Update the lines from the line with "red L-shape: moved 1 px left, 2 px up" up to and including the line with "red L-shape: moved 19 px down": replace "red L-shape" with "orange L-shape" and keep everything else the same. Leave the pictures out of your answer.

[The records start]

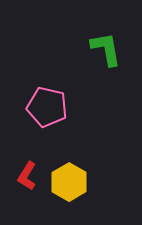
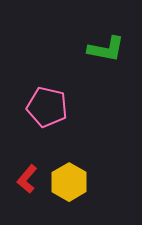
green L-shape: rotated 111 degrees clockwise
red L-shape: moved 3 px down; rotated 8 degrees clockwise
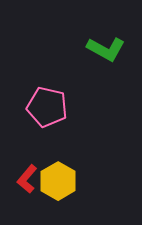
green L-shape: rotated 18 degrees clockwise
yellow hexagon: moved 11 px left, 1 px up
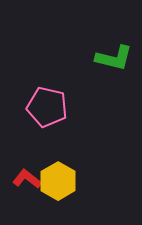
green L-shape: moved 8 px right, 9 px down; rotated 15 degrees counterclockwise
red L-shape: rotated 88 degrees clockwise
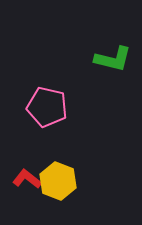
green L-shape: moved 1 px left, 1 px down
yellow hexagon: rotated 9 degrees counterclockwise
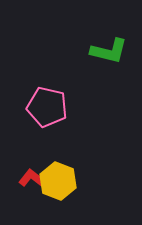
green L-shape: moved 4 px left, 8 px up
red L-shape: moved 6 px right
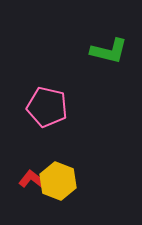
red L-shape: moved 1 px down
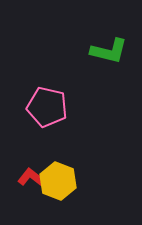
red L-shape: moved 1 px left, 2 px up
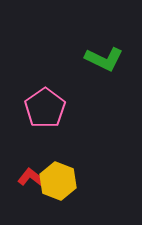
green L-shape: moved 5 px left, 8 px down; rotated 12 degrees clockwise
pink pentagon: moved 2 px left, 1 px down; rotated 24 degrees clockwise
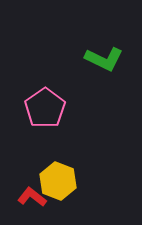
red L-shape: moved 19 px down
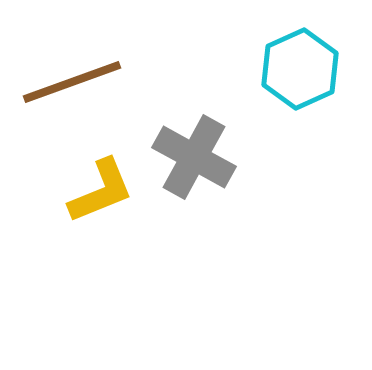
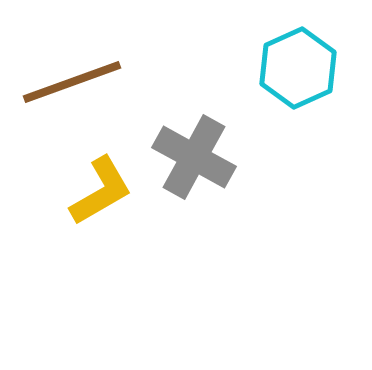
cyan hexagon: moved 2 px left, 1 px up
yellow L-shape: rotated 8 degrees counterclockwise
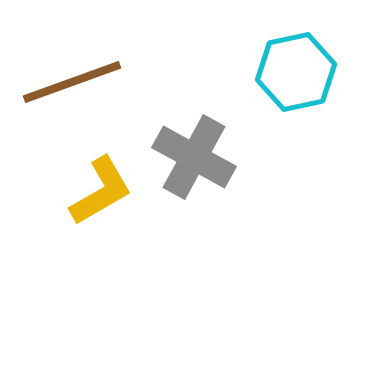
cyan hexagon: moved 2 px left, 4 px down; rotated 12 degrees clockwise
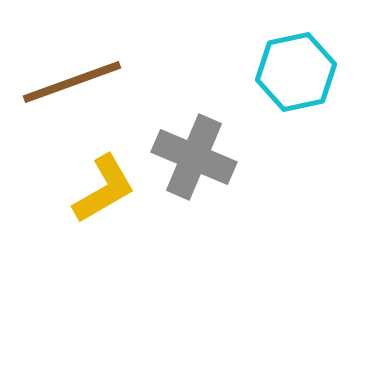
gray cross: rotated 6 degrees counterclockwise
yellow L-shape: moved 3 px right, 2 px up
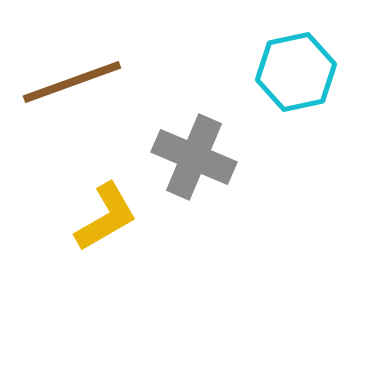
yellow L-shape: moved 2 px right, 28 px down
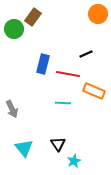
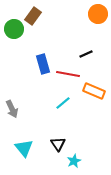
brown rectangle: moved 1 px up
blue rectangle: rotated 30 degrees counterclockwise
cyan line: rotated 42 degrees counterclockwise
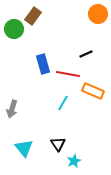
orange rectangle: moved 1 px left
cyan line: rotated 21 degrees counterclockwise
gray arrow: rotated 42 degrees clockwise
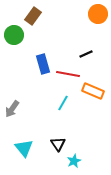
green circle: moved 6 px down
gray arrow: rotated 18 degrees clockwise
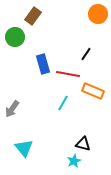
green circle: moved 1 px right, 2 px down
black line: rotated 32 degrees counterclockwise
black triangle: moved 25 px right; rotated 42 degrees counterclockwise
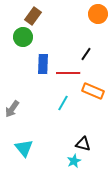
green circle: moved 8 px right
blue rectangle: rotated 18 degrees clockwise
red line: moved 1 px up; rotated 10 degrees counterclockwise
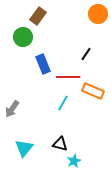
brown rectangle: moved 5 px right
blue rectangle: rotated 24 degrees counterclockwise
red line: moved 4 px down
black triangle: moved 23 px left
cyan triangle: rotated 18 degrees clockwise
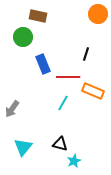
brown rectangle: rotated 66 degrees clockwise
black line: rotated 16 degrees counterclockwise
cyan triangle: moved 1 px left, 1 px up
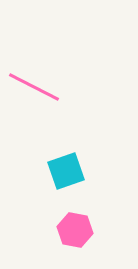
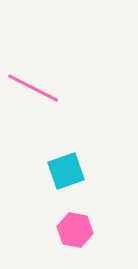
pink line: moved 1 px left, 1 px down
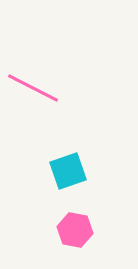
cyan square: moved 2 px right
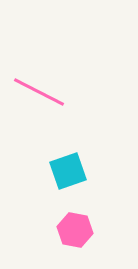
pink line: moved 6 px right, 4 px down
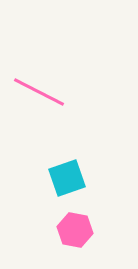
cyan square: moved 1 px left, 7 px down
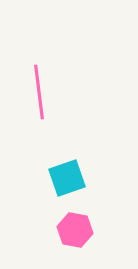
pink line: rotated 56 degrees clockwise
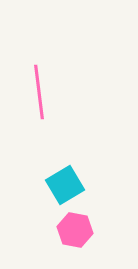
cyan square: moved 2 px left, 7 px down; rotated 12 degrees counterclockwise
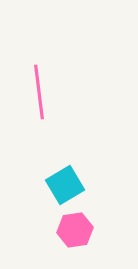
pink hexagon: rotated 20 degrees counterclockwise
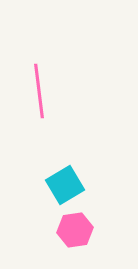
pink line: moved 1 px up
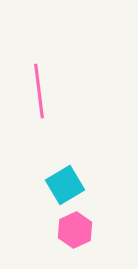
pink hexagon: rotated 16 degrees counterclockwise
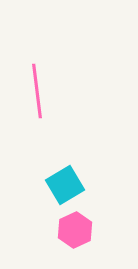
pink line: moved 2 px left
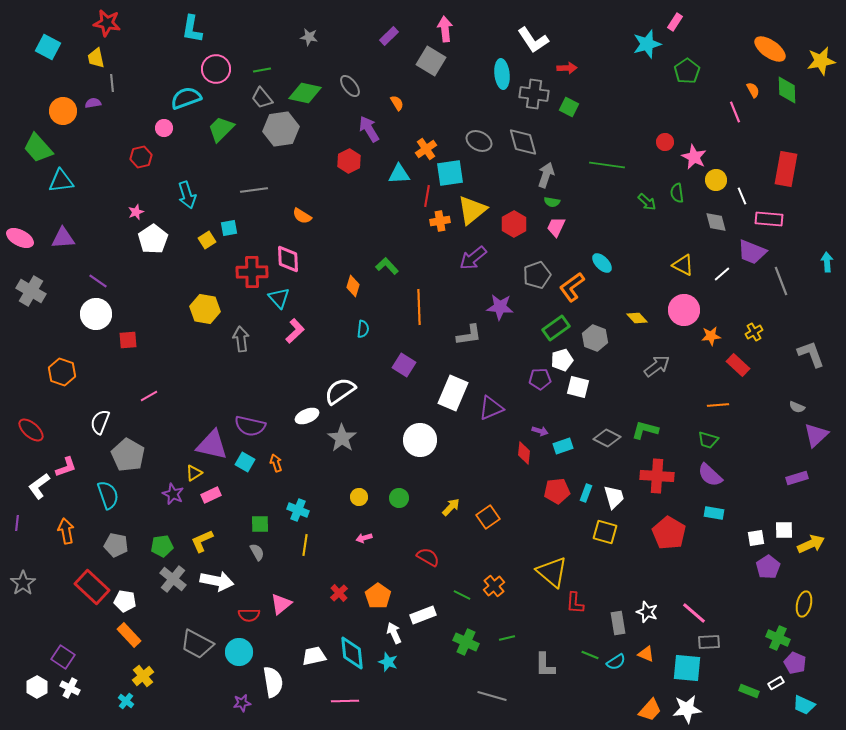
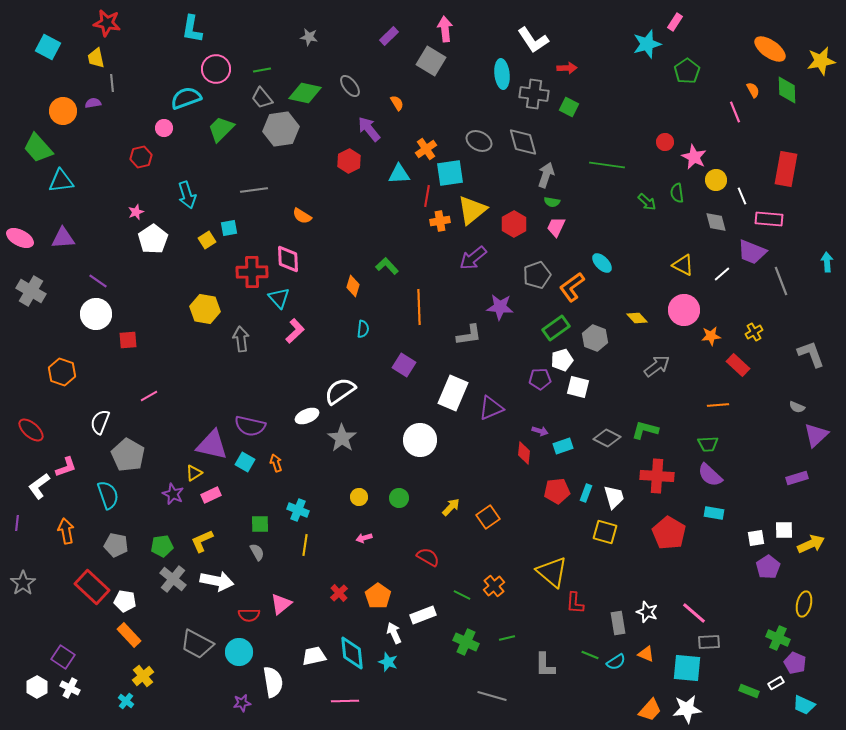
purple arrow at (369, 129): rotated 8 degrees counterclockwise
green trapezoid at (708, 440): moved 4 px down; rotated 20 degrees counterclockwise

[The records end]

Response to the exercise >>
orange L-shape: moved 1 px left, 2 px up
green L-shape: moved 5 px left, 8 px down; rotated 12 degrees clockwise
pink pentagon: moved 2 px left, 1 px down; rotated 24 degrees clockwise
orange L-shape: moved 19 px down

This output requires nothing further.